Data for processing below:

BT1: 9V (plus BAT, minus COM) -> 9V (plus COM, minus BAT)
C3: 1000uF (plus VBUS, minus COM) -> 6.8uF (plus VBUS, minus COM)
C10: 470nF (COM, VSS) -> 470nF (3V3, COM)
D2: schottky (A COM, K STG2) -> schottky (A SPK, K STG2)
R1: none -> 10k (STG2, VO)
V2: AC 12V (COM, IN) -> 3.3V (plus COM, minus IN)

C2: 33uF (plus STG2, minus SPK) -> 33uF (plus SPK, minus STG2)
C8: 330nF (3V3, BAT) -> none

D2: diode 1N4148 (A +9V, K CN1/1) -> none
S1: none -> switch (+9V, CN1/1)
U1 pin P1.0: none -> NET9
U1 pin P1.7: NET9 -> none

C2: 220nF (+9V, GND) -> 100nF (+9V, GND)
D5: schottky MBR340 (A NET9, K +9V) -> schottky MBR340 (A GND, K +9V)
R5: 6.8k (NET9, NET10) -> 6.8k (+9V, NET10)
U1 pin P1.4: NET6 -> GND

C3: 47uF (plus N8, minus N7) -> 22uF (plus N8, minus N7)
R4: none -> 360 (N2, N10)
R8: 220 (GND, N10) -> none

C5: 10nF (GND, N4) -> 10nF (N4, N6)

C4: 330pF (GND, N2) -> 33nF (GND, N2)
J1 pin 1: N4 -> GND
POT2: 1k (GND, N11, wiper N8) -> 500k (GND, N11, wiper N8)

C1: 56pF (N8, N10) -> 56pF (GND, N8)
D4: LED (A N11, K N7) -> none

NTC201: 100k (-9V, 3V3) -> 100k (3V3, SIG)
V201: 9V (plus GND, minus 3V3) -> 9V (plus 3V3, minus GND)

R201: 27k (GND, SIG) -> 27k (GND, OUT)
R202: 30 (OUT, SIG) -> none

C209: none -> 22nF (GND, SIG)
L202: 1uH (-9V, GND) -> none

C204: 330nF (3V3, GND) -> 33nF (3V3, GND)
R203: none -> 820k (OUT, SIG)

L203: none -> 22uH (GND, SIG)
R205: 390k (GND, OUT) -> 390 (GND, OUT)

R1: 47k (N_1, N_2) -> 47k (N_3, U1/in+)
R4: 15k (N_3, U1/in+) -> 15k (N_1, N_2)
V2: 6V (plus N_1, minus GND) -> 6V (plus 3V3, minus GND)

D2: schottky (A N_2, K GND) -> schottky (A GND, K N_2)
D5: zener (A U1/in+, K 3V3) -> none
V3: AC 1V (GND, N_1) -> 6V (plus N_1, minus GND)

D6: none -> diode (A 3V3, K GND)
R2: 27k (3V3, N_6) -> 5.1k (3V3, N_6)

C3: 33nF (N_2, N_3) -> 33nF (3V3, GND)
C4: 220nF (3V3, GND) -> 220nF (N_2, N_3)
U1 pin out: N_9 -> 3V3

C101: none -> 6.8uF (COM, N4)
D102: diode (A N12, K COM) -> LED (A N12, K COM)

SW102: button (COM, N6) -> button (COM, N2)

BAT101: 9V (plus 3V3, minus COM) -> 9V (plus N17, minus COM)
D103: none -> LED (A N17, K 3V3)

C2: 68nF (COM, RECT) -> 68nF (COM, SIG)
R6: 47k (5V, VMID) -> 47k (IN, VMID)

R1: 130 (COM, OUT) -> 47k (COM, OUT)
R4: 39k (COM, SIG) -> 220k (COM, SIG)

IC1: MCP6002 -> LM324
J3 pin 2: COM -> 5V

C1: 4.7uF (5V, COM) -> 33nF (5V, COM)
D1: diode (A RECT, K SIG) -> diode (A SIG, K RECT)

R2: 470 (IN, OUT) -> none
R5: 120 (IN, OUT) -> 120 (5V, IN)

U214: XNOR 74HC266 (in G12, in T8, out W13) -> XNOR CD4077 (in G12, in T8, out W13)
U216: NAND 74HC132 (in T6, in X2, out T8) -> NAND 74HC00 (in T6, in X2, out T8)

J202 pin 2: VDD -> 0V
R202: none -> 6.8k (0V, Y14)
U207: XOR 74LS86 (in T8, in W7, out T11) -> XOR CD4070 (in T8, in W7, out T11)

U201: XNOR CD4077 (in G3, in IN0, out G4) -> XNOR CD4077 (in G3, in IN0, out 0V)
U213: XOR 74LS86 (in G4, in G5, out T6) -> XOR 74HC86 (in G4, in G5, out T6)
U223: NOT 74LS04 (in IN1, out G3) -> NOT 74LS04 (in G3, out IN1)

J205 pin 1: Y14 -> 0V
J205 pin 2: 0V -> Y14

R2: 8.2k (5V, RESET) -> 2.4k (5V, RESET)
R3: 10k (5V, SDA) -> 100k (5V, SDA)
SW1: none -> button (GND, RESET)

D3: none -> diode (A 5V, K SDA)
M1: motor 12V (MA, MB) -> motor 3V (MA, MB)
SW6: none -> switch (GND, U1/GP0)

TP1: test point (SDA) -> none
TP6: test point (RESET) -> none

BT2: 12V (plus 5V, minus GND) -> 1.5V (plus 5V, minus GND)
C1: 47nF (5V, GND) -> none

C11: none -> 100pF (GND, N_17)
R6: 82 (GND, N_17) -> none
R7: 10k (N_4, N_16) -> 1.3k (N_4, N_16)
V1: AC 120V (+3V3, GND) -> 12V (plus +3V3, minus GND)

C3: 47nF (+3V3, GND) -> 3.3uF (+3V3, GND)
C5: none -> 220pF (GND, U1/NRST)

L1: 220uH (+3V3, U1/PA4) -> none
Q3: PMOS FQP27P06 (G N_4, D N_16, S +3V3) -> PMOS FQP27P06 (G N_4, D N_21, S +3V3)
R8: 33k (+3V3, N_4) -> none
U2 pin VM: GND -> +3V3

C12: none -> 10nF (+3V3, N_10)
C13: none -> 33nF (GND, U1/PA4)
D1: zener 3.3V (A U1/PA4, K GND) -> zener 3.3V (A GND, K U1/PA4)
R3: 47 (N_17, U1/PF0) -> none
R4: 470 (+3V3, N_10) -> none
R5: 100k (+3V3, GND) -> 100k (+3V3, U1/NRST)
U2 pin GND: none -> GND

End of Data for processing.

What this task involves: Reproduce the whole listing word for word.

Exercise result:
BT1: 9V (plus BAT, minus COM) -> 9V (plus COM, minus BAT)
C3: 1000uF (plus VBUS, minus COM) -> 6.8uF (plus VBUS, minus COM)
C10: 470nF (COM, VSS) -> 470nF (3V3, COM)
D2: schottky (A COM, K STG2) -> schottky (A SPK, K STG2)
R1: none -> 10k (STG2, VO)
V2: AC 12V (COM, IN) -> 3.3V (plus COM, minus IN)

C2: 33uF (plus STG2, minus SPK) -> 33uF (plus SPK, minus STG2)
C8: 330nF (3V3, BAT) -> none

D2: diode 1N4148 (A +9V, K CN1/1) -> none
S1: none -> switch (+9V, CN1/1)
U1 pin P1.0: none -> NET9
U1 pin P1.7: NET9 -> none

C2: 220nF (+9V, GND) -> 100nF (+9V, GND)
D5: schottky MBR340 (A NET9, K +9V) -> schottky MBR340 (A GND, K +9V)
R5: 6.8k (NET9, NET10) -> 6.8k (+9V, NET10)
U1 pin P1.4: NET6 -> GND

C3: 47uF (plus N8, minus N7) -> 22uF (plus N8, minus N7)
R4: none -> 360 (N2, N10)
R8: 220 (GND, N10) -> none

C5: 10nF (GND, N4) -> 10nF (N4, N6)

C4: 330pF (GND, N2) -> 33nF (GND, N2)
J1 pin 1: N4 -> GND
POT2: 1k (GND, N11, wiper N8) -> 500k (GND, N11, wiper N8)

C1: 56pF (N8, N10) -> 56pF (GND, N8)
D4: LED (A N11, K N7) -> none

NTC201: 100k (-9V, 3V3) -> 100k (3V3, SIG)
V201: 9V (plus GND, minus 3V3) -> 9V (plus 3V3, minus GND)

R201: 27k (GND, SIG) -> 27k (GND, OUT)
R202: 30 (OUT, SIG) -> none

C209: none -> 22nF (GND, SIG)
L202: 1uH (-9V, GND) -> none

C204: 330nF (3V3, GND) -> 33nF (3V3, GND)
R203: none -> 820k (OUT, SIG)

L203: none -> 22uH (GND, SIG)
R205: 390k (GND, OUT) -> 390 (GND, OUT)

R1: 47k (N_1, N_2) -> 47k (N_3, U1/in+)
R4: 15k (N_3, U1/in+) -> 15k (N_1, N_2)
V2: 6V (plus N_1, minus GND) -> 6V (plus 3V3, minus GND)

D2: schottky (A N_2, K GND) -> schottky (A GND, K N_2)
D5: zener (A U1/in+, K 3V3) -> none
V3: AC 1V (GND, N_1) -> 6V (plus N_1, minus GND)

D6: none -> diode (A 3V3, K GND)
R2: 27k (3V3, N_6) -> 5.1k (3V3, N_6)

C3: 33nF (N_2, N_3) -> 33nF (3V3, GND)
C4: 220nF (3V3, GND) -> 220nF (N_2, N_3)
U1 pin out: N_9 -> 3V3

C101: none -> 6.8uF (COM, N4)
D102: diode (A N12, K COM) -> LED (A N12, K COM)

SW102: button (COM, N6) -> button (COM, N2)

BAT101: 9V (plus 3V3, minus COM) -> 9V (plus N17, minus COM)
D103: none -> LED (A N17, K 3V3)

C2: 68nF (COM, RECT) -> 68nF (COM, SIG)
R6: 47k (5V, VMID) -> 47k (IN, VMID)

R1: 130 (COM, OUT) -> 47k (COM, OUT)
R4: 39k (COM, SIG) -> 220k (COM, SIG)

IC1: MCP6002 -> LM324
J3 pin 2: COM -> 5V

C1: 4.7uF (5V, COM) -> 33nF (5V, COM)
D1: diode (A RECT, K SIG) -> diode (A SIG, K RECT)

R2: 470 (IN, OUT) -> none
R5: 120 (IN, OUT) -> 120 (5V, IN)

U214: XNOR 74HC266 (in G12, in T8, out W13) -> XNOR CD4077 (in G12, in T8, out W13)
U216: NAND 74HC132 (in T6, in X2, out T8) -> NAND 74HC00 (in T6, in X2, out T8)

J202 pin 2: VDD -> 0V
R202: none -> 6.8k (0V, Y14)
U207: XOR 74LS86 (in T8, in W7, out T11) -> XOR CD4070 (in T8, in W7, out T11)

U201: XNOR CD4077 (in G3, in IN0, out G4) -> XNOR CD4077 (in G3, in IN0, out 0V)
U213: XOR 74LS86 (in G4, in G5, out T6) -> XOR 74HC86 (in G4, in G5, out T6)
U223: NOT 74LS04 (in IN1, out G3) -> NOT 74LS04 (in G3, out IN1)

J205 pin 1: Y14 -> 0V
J205 pin 2: 0V -> Y14

R2: 8.2k (5V, RESET) -> 2.4k (5V, RESET)
R3: 10k (5V, SDA) -> 100k (5V, SDA)
SW1: none -> button (GND, RESET)

D3: none -> diode (A 5V, K SDA)
M1: motor 12V (MA, MB) -> motor 3V (MA, MB)
SW6: none -> switch (GND, U1/GP0)

TP1: test point (SDA) -> none
TP6: test point (RESET) -> none

BT2: 12V (plus 5V, minus GND) -> 1.5V (plus 5V, minus GND)
C1: 47nF (5V, GND) -> none

C11: none -> 100pF (GND, N_17)
R6: 82 (GND, N_17) -> none
R7: 10k (N_4, N_16) -> 1.3k (N_4, N_16)
V1: AC 120V (+3V3, GND) -> 12V (plus +3V3, minus GND)

C3: 47nF (+3V3, GND) -> 3.3uF (+3V3, GND)
C5: none -> 220pF (GND, U1/NRST)

L1: 220uH (+3V3, U1/PA4) -> none
Q3: PMOS FQP27P06 (G N_4, D N_16, S +3V3) -> PMOS FQP27P06 (G N_4, D N_21, S +3V3)
R8: 33k (+3V3, N_4) -> none
U2 pin VM: GND -> +3V3

C12: none -> 10nF (+3V3, N_10)
C13: none -> 33nF (GND, U1/PA4)
D1: zener 3.3V (A U1/PA4, K GND) -> zener 3.3V (A GND, K U1/PA4)
R3: 47 (N_17, U1/PF0) -> none
R4: 470 (+3V3, N_10) -> none
R5: 100k (+3V3, GND) -> 100k (+3V3, U1/NRST)
U2 pin GND: none -> GND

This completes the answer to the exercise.